#### Exercise directions:
Every entry needs to appear again exactly as written below.

#### The records:
● ● ● ● ● ● ●

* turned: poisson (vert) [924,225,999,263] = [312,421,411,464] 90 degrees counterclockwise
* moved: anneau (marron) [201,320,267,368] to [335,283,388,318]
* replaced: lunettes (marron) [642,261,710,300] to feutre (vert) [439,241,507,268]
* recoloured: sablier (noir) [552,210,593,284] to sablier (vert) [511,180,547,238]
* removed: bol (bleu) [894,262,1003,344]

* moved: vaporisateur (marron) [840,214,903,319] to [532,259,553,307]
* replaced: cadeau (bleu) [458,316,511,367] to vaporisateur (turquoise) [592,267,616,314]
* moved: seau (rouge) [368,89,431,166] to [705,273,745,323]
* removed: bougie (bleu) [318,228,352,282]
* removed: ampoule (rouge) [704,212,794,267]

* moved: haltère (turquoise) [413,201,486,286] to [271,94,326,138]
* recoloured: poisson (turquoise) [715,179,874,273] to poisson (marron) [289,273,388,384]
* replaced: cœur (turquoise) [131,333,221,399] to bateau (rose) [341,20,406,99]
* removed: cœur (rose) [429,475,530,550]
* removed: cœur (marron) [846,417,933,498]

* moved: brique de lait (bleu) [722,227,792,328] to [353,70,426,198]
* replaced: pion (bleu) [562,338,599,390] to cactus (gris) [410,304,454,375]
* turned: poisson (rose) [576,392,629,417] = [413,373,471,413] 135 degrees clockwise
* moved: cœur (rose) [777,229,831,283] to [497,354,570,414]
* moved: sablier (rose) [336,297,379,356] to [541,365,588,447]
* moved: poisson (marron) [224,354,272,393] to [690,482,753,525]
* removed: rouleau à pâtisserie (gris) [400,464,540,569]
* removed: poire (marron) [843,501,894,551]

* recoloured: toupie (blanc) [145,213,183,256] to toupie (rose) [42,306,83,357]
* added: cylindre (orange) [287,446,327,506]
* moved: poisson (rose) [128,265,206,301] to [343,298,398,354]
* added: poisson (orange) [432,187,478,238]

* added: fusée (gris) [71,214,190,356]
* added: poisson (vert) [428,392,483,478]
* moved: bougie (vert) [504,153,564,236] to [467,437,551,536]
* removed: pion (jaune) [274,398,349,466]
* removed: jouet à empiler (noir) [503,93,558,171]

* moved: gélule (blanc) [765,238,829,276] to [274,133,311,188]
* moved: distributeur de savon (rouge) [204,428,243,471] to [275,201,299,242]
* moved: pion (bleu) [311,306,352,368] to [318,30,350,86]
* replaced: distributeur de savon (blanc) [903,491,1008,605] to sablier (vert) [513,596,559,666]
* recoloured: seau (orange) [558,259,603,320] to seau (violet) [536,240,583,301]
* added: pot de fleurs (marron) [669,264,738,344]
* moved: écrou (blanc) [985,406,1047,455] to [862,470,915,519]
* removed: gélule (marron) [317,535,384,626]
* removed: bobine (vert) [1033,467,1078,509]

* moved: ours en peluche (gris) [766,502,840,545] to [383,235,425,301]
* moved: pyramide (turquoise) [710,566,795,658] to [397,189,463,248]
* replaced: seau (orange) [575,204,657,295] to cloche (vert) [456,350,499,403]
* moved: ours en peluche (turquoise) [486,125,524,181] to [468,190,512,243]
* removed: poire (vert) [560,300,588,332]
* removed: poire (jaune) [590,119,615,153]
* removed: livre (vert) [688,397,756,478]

● ● ● ● ● ● ●

#### Response:
* turned: poisson (vert) [924,225,999,263] = [312,421,411,464] 90 degrees counterclockwise
* moved: anneau (marron) [201,320,267,368] to [335,283,388,318]
* replaced: lunettes (marron) [642,261,710,300] to feutre (vert) [439,241,507,268]
* recoloured: sablier (noir) [552,210,593,284] to sablier (vert) [511,180,547,238]
* removed: bol (bleu) [894,262,1003,344]

* moved: vaporisateur (marron) [840,214,903,319] to [532,259,553,307]
* replaced: cadeau (bleu) [458,316,511,367] to vaporisateur (turquoise) [592,267,616,314]
* moved: seau (rouge) [368,89,431,166] to [705,273,745,323]
* removed: bougie (bleu) [318,228,352,282]
* removed: ampoule (rouge) [704,212,794,267]

* moved: haltère (turquoise) [413,201,486,286] to [271,94,326,138]
* recoloured: poisson (turquoise) [715,179,874,273] to poisson (marron) [289,273,388,384]
* replaced: cœur (turquoise) [131,333,221,399] to bateau (rose) [341,20,406,99]
* removed: cœur (rose) [429,475,530,550]
* removed: cœur (marron) [846,417,933,498]

* moved: brique de lait (bleu) [722,227,792,328] to [353,70,426,198]
* replaced: pion (bleu) [562,338,599,390] to cactus (gris) [410,304,454,375]
* turned: poisson (rose) [576,392,629,417] = [413,373,471,413] 135 degrees clockwise
* moved: cœur (rose) [777,229,831,283] to [497,354,570,414]
* moved: sablier (rose) [336,297,379,356] to [541,365,588,447]
* moved: poisson (marron) [224,354,272,393] to [690,482,753,525]
* removed: rouleau à pâtisserie (gris) [400,464,540,569]
* removed: poire (marron) [843,501,894,551]

* recoloured: toupie (blanc) [145,213,183,256] to toupie (rose) [42,306,83,357]
* added: cylindre (orange) [287,446,327,506]
* moved: poisson (rose) [128,265,206,301] to [343,298,398,354]
* added: poisson (orange) [432,187,478,238]

* added: fusée (gris) [71,214,190,356]
* added: poisson (vert) [428,392,483,478]
* moved: bougie (vert) [504,153,564,236] to [467,437,551,536]
* removed: pion (jaune) [274,398,349,466]
* removed: jouet à empiler (noir) [503,93,558,171]

* moved: gélule (blanc) [765,238,829,276] to [274,133,311,188]
* moved: distributeur de savon (rouge) [204,428,243,471] to [275,201,299,242]
* moved: pion (bleu) [311,306,352,368] to [318,30,350,86]
* replaced: distributeur de savon (blanc) [903,491,1008,605] to sablier (vert) [513,596,559,666]
* recoloured: seau (orange) [558,259,603,320] to seau (violet) [536,240,583,301]
* added: pot de fleurs (marron) [669,264,738,344]
* moved: écrou (blanc) [985,406,1047,455] to [862,470,915,519]
* removed: gélule (marron) [317,535,384,626]
* removed: bobine (vert) [1033,467,1078,509]

* moved: ours en peluche (gris) [766,502,840,545] to [383,235,425,301]
* moved: pyramide (turquoise) [710,566,795,658] to [397,189,463,248]
* replaced: seau (orange) [575,204,657,295] to cloche (vert) [456,350,499,403]
* moved: ours en peluche (turquoise) [486,125,524,181] to [468,190,512,243]
* removed: poire (vert) [560,300,588,332]
* removed: poire (jaune) [590,119,615,153]
* removed: livre (vert) [688,397,756,478]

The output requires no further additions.